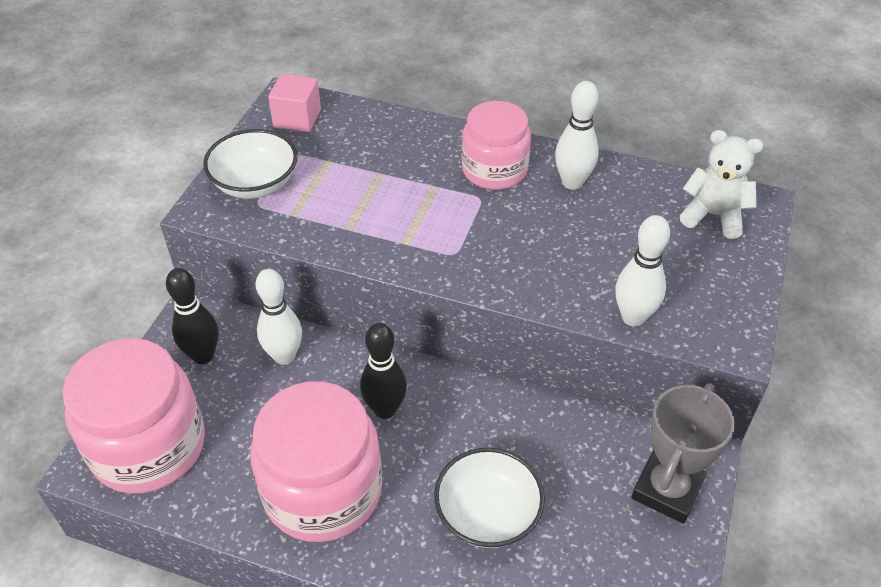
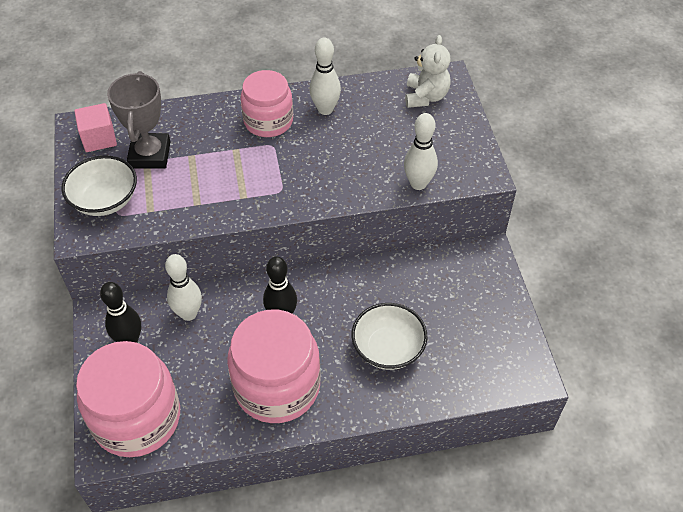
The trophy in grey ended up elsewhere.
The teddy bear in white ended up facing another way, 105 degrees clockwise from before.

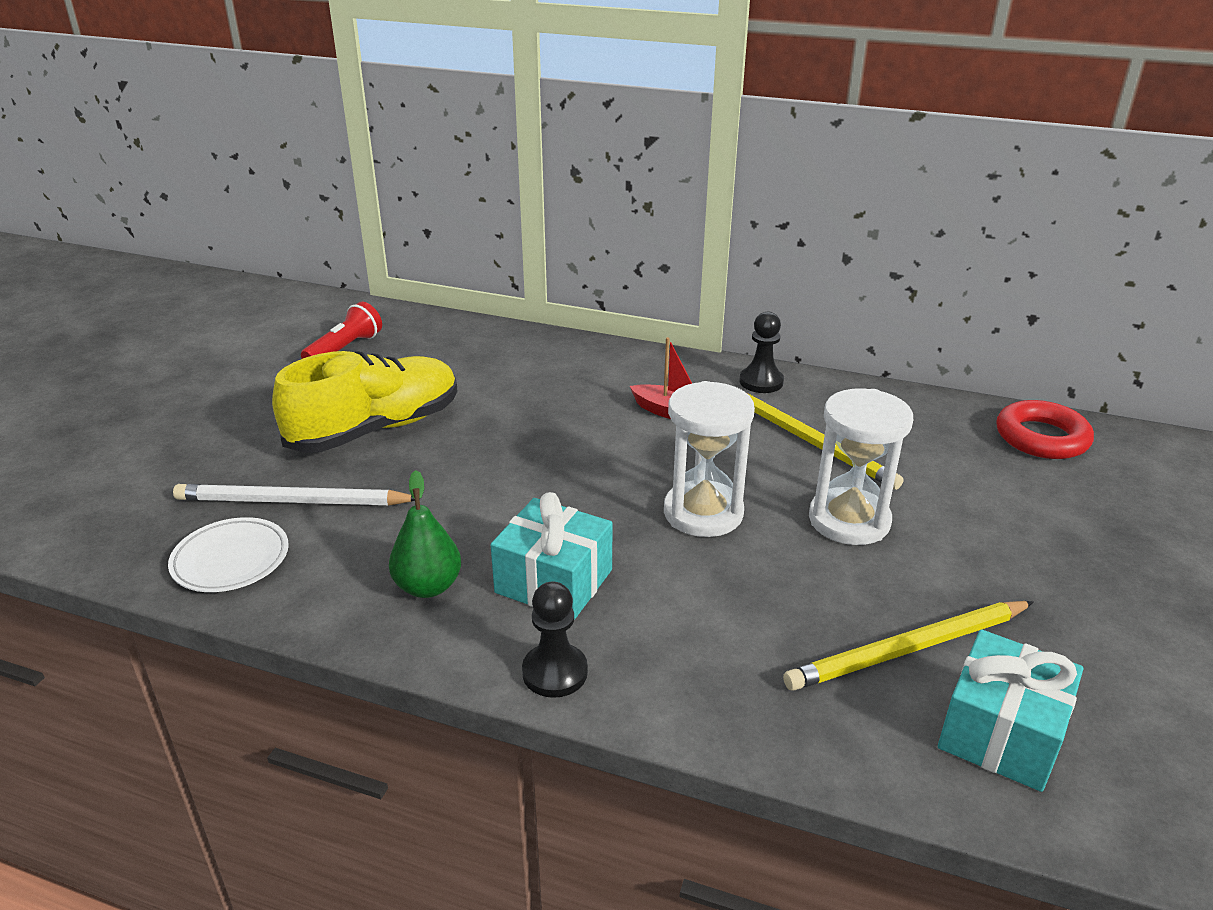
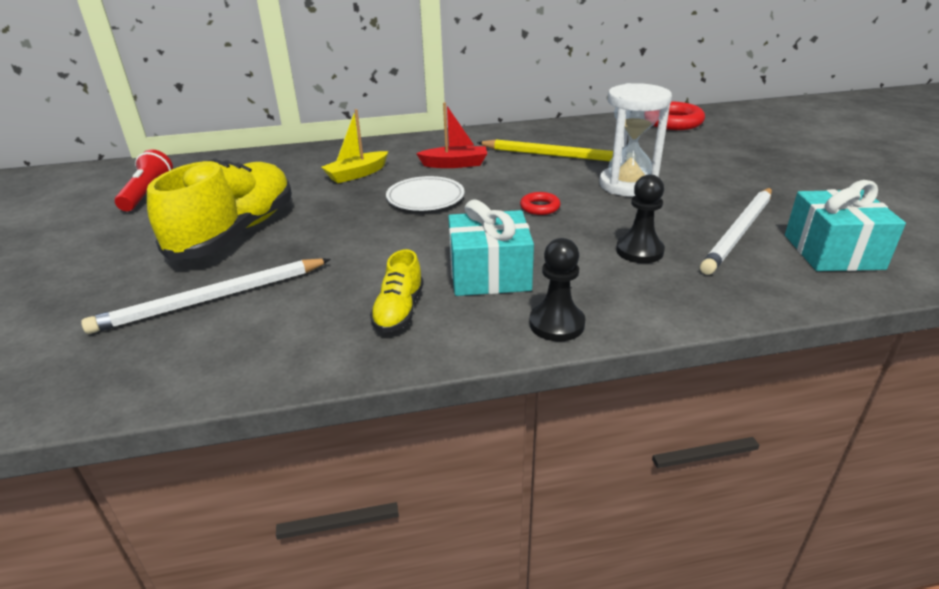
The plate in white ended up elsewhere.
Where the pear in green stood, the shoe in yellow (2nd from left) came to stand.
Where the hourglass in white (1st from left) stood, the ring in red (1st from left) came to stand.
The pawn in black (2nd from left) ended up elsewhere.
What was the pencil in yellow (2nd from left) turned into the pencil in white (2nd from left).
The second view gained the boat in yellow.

TO DO
In your copy, include every record word for word but no pictures.

RESPONSE
The trophy in grey ended up elsewhere.
The teddy bear in white ended up facing another way, 105 degrees clockwise from before.

The plate in white ended up elsewhere.
Where the pear in green stood, the shoe in yellow (2nd from left) came to stand.
Where the hourglass in white (1st from left) stood, the ring in red (1st from left) came to stand.
The pawn in black (2nd from left) ended up elsewhere.
What was the pencil in yellow (2nd from left) turned into the pencil in white (2nd from left).
The second view gained the boat in yellow.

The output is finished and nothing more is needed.